>>
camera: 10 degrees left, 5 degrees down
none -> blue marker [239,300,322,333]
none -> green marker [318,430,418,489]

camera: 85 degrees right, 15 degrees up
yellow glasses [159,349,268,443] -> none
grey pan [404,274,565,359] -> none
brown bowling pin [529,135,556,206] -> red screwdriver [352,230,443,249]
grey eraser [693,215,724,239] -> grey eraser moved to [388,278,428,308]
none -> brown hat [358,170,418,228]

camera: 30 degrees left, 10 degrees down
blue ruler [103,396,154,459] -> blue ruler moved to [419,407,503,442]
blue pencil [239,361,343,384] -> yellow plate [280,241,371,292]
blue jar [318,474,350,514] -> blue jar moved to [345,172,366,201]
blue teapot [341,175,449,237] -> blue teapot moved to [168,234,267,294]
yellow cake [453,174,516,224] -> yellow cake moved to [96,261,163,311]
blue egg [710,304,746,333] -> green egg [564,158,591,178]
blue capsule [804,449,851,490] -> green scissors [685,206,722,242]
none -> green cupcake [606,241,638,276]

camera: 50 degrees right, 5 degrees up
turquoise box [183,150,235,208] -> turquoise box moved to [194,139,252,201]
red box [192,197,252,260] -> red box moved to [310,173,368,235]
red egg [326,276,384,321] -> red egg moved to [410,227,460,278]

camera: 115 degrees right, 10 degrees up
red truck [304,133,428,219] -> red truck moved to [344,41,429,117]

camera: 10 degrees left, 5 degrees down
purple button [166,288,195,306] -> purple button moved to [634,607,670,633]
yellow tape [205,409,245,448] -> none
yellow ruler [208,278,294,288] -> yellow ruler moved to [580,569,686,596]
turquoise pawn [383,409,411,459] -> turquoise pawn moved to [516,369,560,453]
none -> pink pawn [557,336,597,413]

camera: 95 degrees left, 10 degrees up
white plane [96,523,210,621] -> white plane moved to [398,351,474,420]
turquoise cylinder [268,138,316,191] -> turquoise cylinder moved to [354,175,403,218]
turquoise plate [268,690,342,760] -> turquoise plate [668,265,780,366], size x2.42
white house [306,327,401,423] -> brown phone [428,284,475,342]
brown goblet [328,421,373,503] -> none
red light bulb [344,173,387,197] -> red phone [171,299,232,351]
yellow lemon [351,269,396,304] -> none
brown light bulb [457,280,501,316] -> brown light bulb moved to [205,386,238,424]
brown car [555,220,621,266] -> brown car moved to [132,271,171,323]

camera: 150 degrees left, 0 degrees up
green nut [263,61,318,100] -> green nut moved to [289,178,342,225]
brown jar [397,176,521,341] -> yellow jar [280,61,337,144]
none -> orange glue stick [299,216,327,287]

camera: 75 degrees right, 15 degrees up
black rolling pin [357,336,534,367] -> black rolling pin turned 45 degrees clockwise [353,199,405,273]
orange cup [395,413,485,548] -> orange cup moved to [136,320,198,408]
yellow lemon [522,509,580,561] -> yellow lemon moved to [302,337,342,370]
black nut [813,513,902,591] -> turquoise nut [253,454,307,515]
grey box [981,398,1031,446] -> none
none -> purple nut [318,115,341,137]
<<
• _What this task involves_
Where the line containing "black rolling pin [357,336,534,367]" appears in the records above, begin copying and continue through the last line; copy each line exactly and include no others.

• _Task output_
black rolling pin [357,336,534,367] -> black rolling pin turned 45 degrees clockwise [353,199,405,273]
orange cup [395,413,485,548] -> orange cup moved to [136,320,198,408]
yellow lemon [522,509,580,561] -> yellow lemon moved to [302,337,342,370]
black nut [813,513,902,591] -> turquoise nut [253,454,307,515]
grey box [981,398,1031,446] -> none
none -> purple nut [318,115,341,137]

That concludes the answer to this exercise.